[Exercise input Boundary: Start]
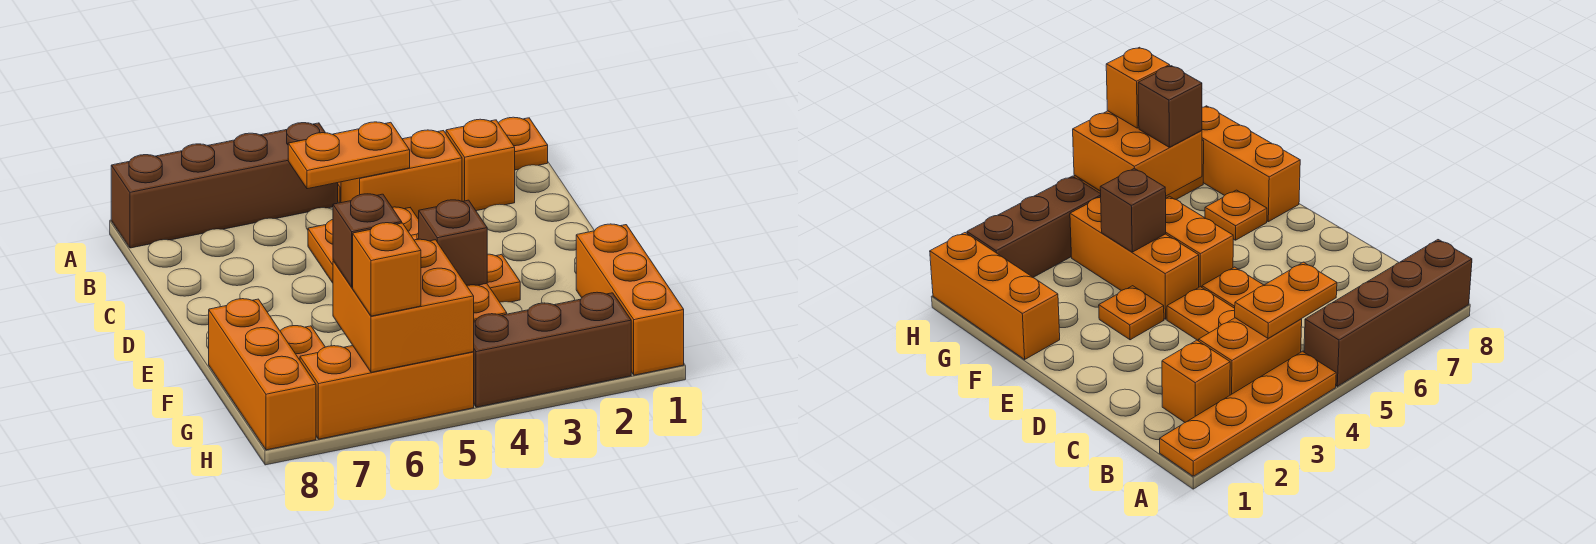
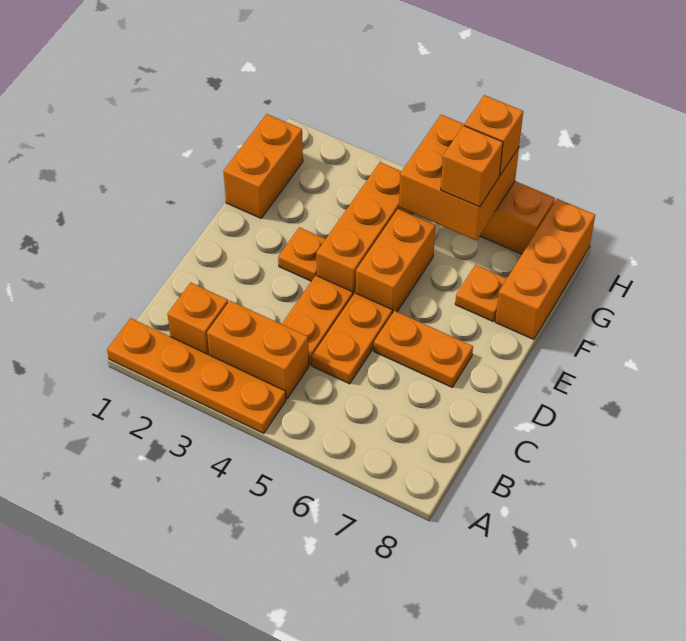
brown brick A5:A8 level 1 -> none
orange plate B4:B5 level 2 -> orange plate D6:D7 level 1
orange brick F1:H1 level 1 -> orange brick F1:G1 level 1
brown brick F4 level 2 -> none
brown brick G6 level 3 -> orange brick G6 level 3
brown brick H2:H4 level 1 -> none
[Exercise input Boundary: End]
Nothing before the line containing "brown brick G6" should be repeated; repeat that line and all later lines through the end of the data above, exactly.

Answer:
brown brick G6 level 3 -> orange brick G6 level 3
brown brick H2:H4 level 1 -> none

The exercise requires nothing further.